__WHAT NEEDS TO BE DONE__: In the listing below, which lines contain the string "pink"? Copy them all.

——————————

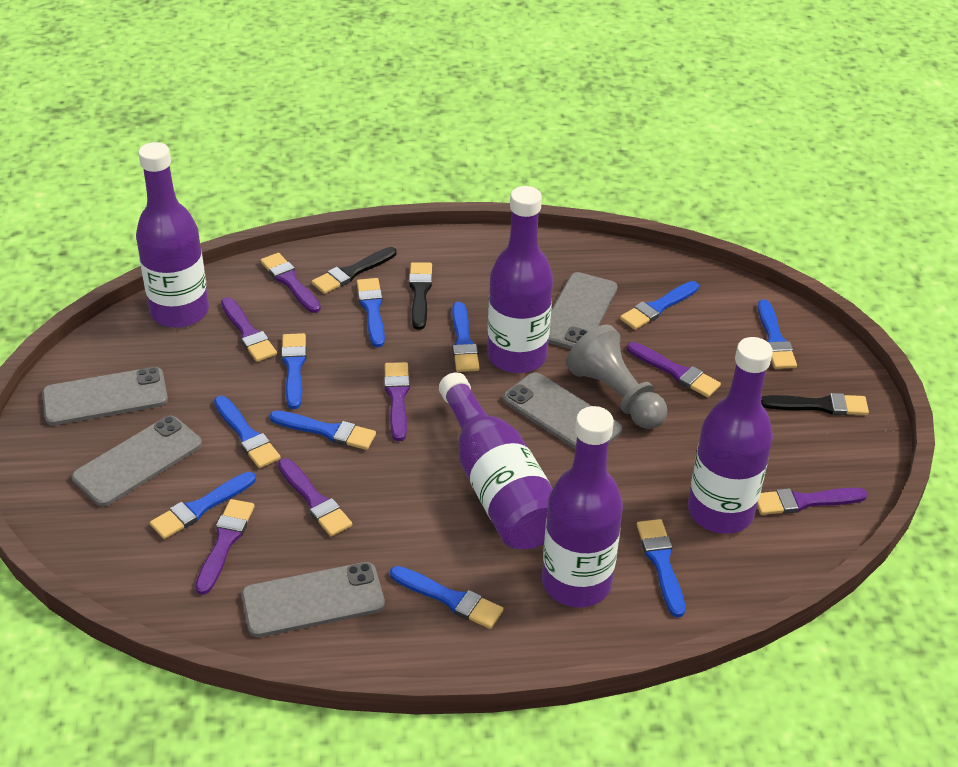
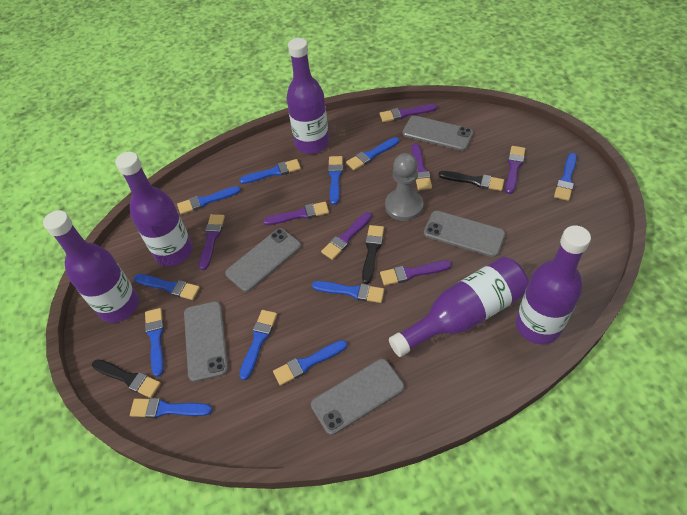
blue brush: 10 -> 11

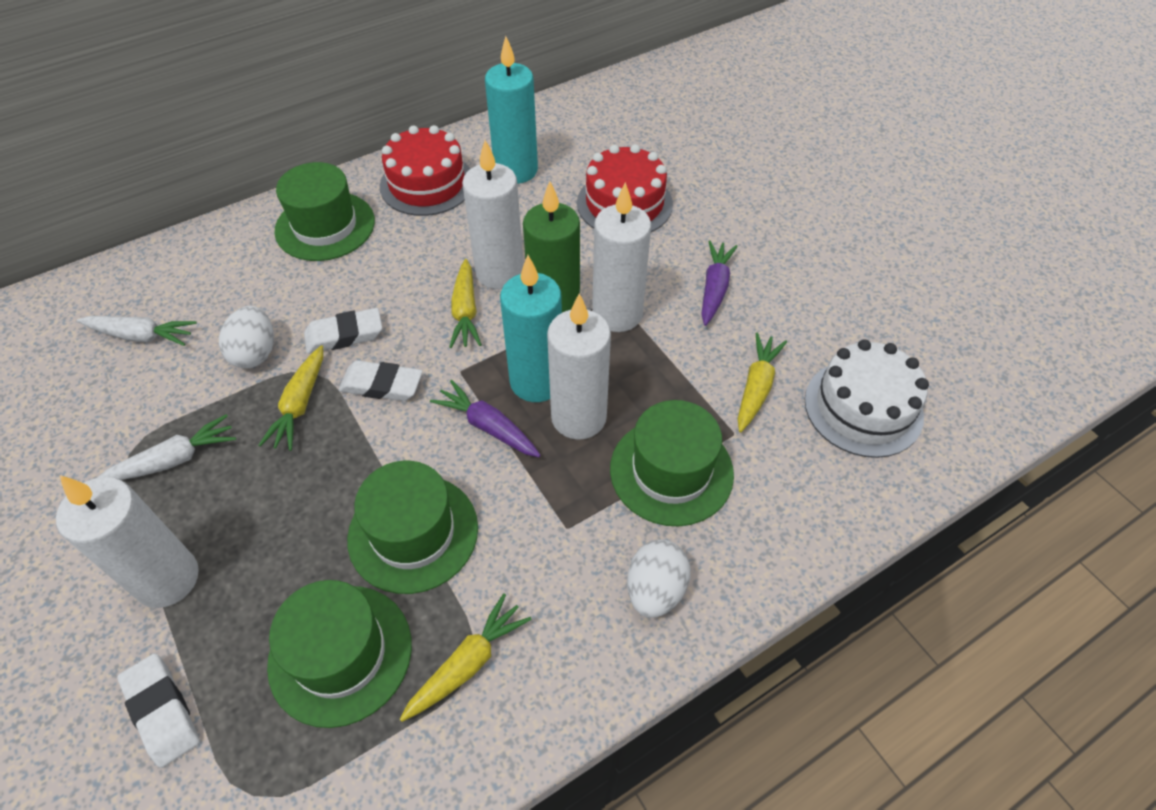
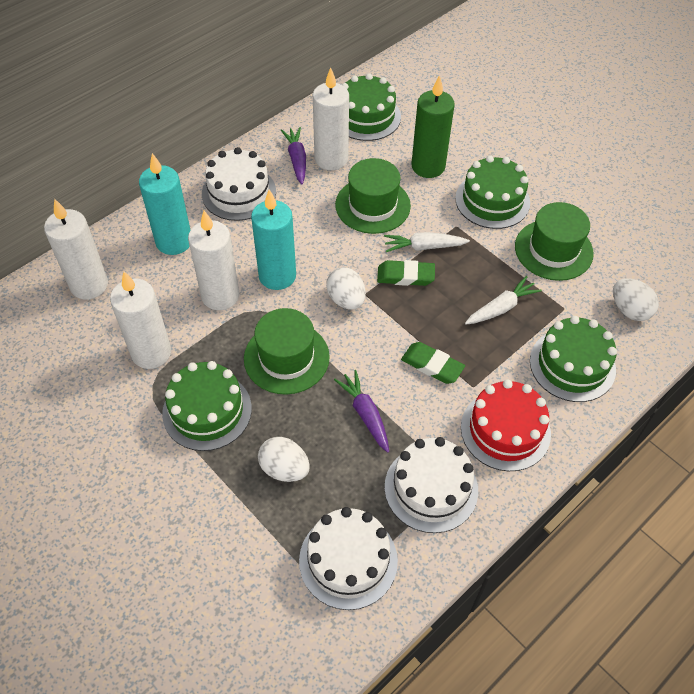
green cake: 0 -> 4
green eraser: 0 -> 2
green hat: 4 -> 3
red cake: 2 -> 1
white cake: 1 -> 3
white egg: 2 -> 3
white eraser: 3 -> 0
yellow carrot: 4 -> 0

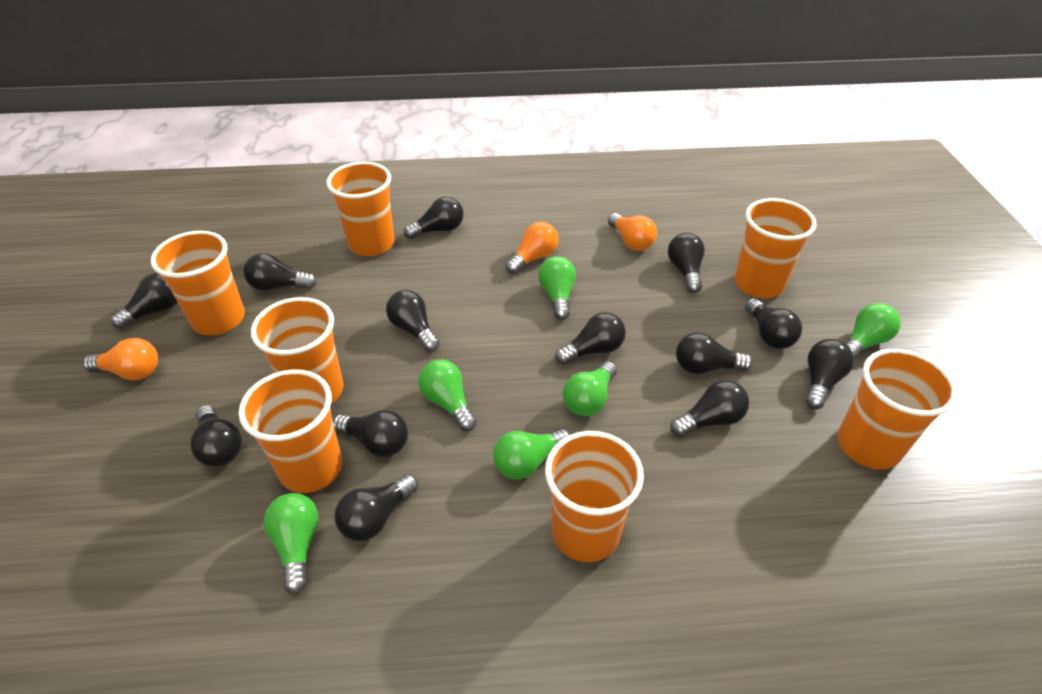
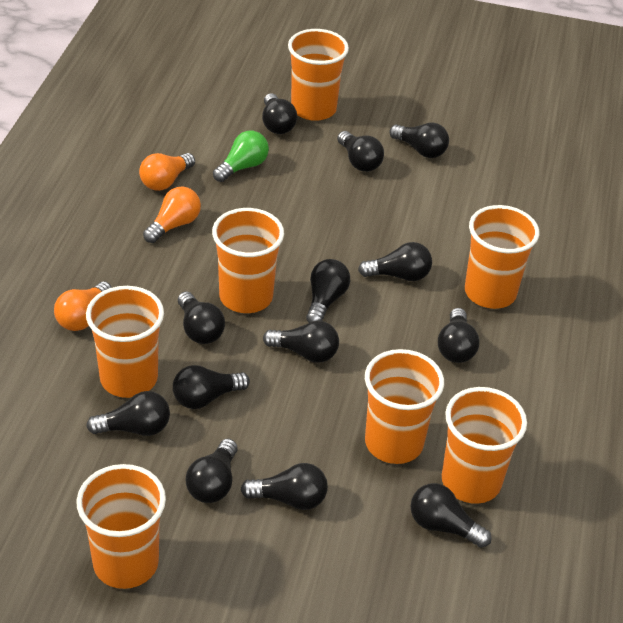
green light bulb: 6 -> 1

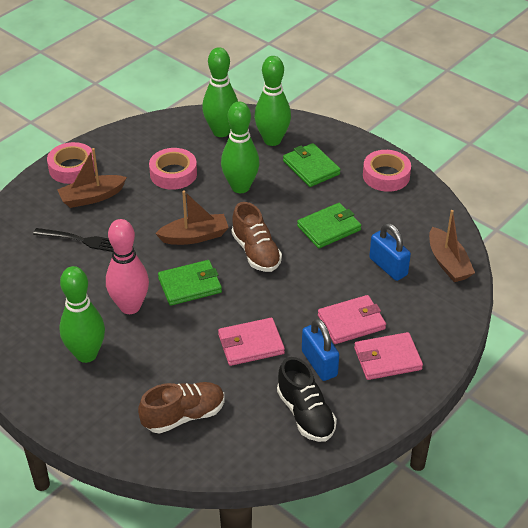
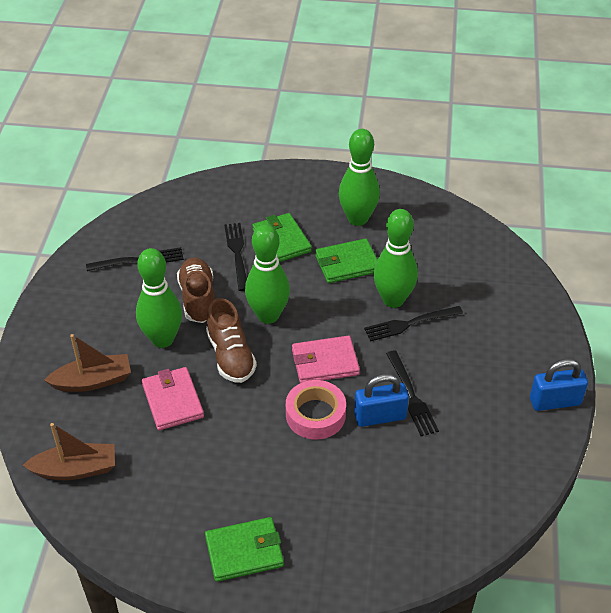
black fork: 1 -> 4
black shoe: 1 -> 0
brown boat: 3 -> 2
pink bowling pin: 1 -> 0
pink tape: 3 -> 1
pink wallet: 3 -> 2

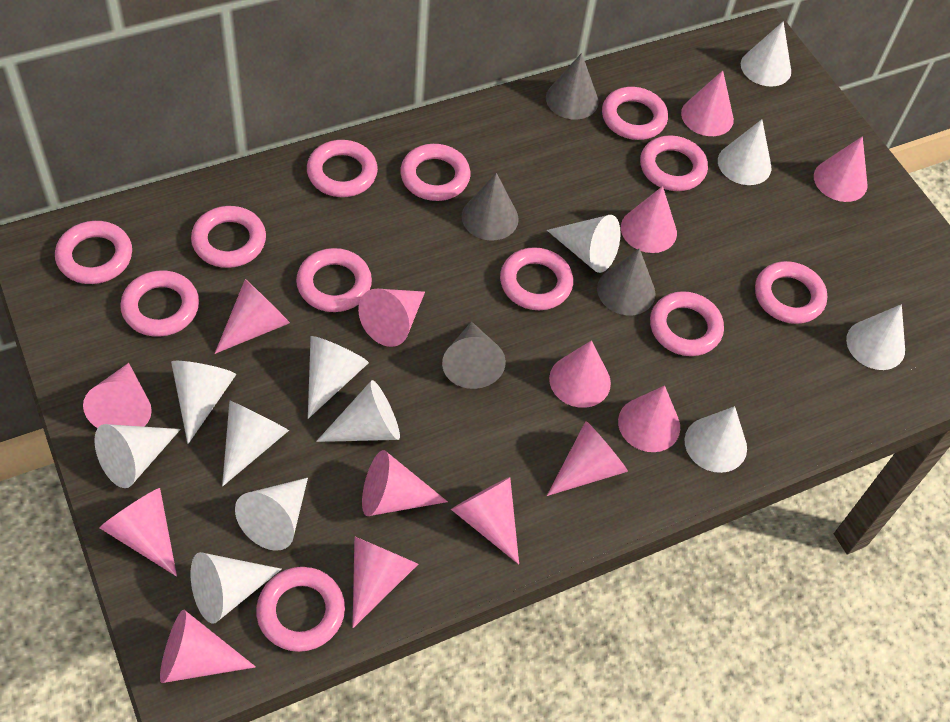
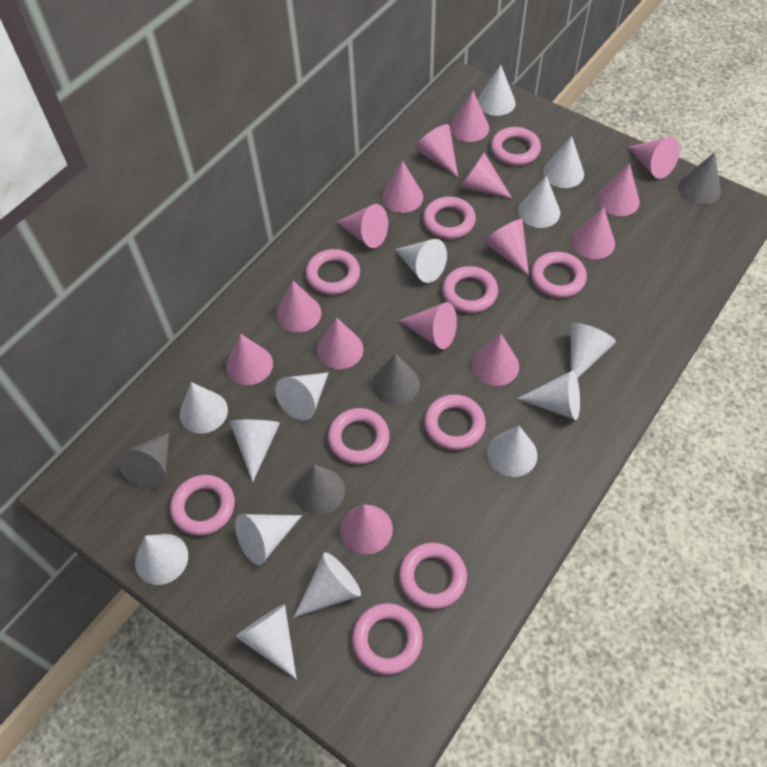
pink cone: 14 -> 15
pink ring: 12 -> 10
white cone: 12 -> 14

——————————

__EXERCISE ANSWER__:
pink bowling pin: 1 -> 0
pink tape: 3 -> 1
pink wallet: 3 -> 2
pink cone: 14 -> 15
pink ring: 12 -> 10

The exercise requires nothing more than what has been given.